**What is expected:** Among the records that follow, find the line with "lime plate L1" and the line with "yellow brick Q8:Q9". Set down those lines and all lines between them exactly, without adding anything.

**Data excerpts:**
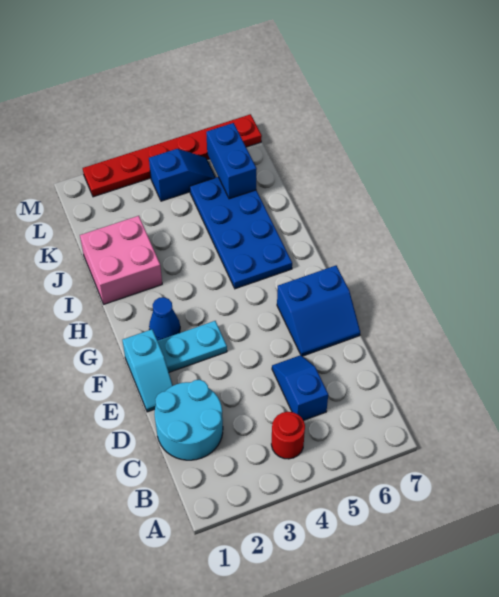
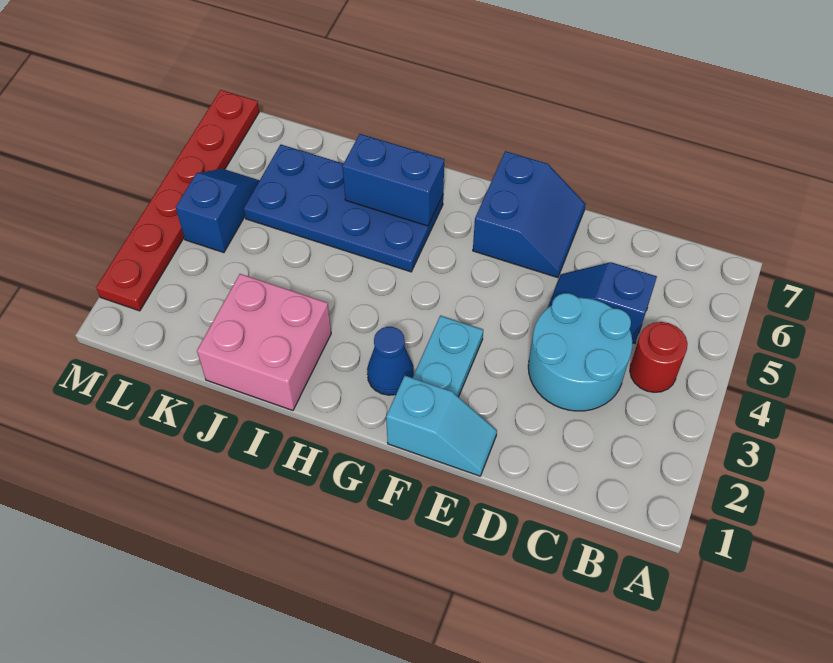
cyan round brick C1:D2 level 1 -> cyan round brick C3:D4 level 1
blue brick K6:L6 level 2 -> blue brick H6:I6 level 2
--
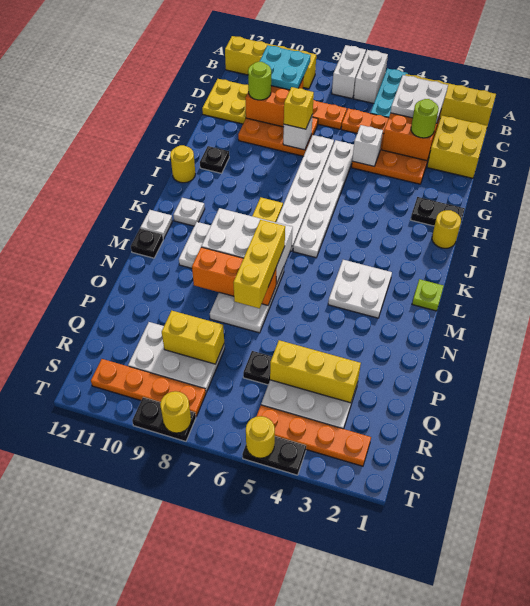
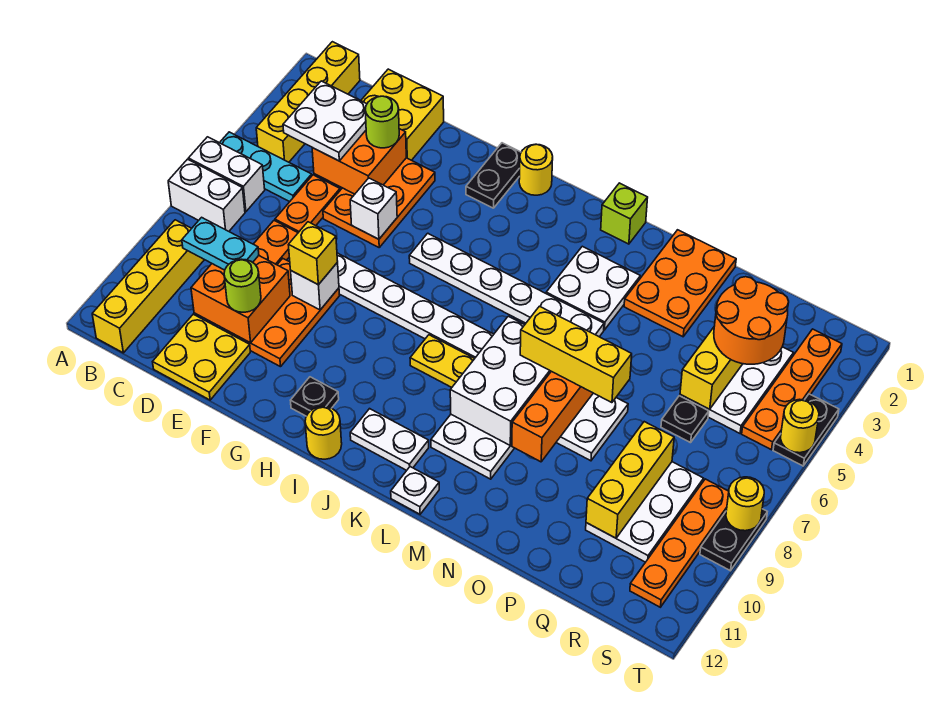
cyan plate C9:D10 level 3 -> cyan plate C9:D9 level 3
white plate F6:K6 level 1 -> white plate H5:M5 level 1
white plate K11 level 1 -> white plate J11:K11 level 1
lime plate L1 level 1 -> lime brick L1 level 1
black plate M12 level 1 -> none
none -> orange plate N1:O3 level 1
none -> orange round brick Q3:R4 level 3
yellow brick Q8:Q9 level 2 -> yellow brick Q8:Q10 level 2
---
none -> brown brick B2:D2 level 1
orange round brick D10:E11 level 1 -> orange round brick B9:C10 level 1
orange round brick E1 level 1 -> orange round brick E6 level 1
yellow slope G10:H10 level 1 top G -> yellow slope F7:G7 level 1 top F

**Task output:**
lime plate L1 level 1 -> lime brick L1 level 1
black plate M12 level 1 -> none
none -> orange plate N1:O3 level 1
none -> orange round brick Q3:R4 level 3
yellow brick Q8:Q9 level 2 -> yellow brick Q8:Q10 level 2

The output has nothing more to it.